Exercise brief: Lift out all lines below that contain "list".

Data shown:
======
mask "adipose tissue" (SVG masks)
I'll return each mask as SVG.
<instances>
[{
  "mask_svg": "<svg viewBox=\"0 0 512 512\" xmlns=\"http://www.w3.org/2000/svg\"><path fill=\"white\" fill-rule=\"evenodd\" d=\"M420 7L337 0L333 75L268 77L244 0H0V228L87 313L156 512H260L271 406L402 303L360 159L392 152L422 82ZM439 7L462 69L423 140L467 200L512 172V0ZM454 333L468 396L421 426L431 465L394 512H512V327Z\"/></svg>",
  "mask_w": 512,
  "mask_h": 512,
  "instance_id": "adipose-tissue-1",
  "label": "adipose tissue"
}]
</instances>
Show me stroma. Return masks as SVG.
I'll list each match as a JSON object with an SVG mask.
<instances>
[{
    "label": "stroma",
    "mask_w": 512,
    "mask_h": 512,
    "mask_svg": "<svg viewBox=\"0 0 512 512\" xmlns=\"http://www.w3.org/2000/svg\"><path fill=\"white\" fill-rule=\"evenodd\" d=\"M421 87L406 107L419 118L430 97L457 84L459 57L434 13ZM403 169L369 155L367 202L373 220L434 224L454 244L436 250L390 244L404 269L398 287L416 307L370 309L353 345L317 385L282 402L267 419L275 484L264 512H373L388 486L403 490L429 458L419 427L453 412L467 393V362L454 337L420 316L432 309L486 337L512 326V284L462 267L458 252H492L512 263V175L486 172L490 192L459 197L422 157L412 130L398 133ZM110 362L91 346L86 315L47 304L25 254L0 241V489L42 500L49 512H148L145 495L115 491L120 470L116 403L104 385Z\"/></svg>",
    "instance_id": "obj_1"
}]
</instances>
======
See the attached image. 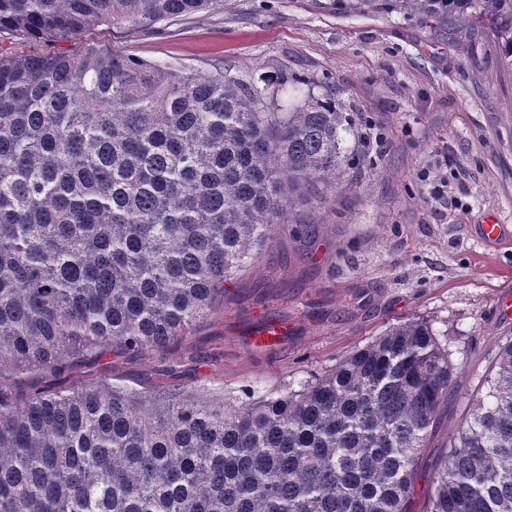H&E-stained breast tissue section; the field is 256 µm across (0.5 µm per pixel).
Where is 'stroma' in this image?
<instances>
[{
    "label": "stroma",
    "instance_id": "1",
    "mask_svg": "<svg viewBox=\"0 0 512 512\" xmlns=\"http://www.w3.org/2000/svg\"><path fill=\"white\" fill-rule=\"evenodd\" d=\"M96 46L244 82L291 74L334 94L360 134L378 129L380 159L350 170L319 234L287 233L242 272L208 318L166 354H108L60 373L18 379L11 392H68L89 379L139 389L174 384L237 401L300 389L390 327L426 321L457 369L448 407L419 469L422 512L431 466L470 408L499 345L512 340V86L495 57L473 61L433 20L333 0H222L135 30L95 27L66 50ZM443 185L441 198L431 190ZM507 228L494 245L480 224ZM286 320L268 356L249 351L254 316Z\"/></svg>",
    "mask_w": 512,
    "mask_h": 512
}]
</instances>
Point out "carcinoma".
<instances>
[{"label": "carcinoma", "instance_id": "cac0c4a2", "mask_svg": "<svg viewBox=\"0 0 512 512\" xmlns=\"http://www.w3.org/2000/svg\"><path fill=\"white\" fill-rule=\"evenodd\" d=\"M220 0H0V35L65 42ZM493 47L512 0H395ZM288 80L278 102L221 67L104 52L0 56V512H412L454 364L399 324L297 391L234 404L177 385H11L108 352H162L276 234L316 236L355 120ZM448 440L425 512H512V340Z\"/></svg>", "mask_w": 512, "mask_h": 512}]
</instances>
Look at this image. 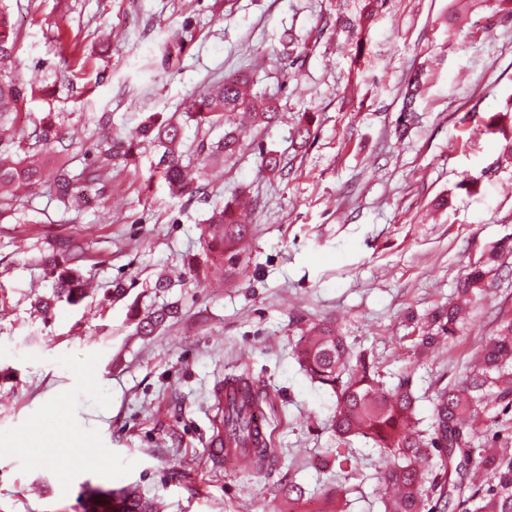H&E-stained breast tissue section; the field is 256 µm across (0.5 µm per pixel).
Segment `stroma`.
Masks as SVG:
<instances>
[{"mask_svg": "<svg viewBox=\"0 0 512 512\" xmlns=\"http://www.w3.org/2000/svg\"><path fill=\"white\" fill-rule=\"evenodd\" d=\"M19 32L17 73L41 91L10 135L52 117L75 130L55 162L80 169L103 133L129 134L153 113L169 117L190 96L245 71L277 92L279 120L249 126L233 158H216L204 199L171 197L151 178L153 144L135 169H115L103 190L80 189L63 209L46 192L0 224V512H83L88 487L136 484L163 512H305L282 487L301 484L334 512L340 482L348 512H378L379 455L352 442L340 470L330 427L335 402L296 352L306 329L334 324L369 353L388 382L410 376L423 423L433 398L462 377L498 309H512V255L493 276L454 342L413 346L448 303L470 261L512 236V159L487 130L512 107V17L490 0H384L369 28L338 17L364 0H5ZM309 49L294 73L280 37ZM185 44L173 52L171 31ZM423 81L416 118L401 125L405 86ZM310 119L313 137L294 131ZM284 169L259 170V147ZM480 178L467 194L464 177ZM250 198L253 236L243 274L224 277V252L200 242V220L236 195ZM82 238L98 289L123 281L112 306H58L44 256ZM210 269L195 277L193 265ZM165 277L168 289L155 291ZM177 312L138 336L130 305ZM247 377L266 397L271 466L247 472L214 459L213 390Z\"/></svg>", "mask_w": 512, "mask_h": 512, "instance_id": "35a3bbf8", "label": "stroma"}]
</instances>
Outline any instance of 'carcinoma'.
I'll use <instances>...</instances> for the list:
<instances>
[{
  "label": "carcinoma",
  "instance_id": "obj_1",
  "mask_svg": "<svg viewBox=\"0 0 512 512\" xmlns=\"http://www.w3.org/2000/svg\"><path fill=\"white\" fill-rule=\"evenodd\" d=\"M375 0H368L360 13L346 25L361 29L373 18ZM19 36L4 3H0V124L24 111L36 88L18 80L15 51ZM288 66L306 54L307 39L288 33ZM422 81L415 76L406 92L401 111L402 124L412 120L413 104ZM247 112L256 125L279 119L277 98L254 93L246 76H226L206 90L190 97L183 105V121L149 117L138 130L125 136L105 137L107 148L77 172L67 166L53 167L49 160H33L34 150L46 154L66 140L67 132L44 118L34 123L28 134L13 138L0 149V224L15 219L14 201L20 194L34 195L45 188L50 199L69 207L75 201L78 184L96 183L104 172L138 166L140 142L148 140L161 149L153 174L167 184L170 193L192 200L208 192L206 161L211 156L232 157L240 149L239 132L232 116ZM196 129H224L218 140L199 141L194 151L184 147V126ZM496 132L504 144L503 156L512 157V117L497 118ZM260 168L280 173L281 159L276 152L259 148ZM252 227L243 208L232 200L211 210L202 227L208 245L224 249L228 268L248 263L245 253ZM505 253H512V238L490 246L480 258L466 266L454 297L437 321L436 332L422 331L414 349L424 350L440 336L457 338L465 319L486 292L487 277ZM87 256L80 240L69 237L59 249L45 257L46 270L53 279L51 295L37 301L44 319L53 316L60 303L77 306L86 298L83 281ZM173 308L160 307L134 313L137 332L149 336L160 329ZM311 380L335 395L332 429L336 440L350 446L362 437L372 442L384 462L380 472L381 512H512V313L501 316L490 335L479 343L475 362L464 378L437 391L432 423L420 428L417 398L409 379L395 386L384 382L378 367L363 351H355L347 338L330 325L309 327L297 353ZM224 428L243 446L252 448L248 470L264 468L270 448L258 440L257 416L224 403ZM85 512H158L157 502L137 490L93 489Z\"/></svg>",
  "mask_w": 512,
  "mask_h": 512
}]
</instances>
======
Expected output:
I'll list each match as a JSON object with an SVG mask.
I'll use <instances>...</instances> for the list:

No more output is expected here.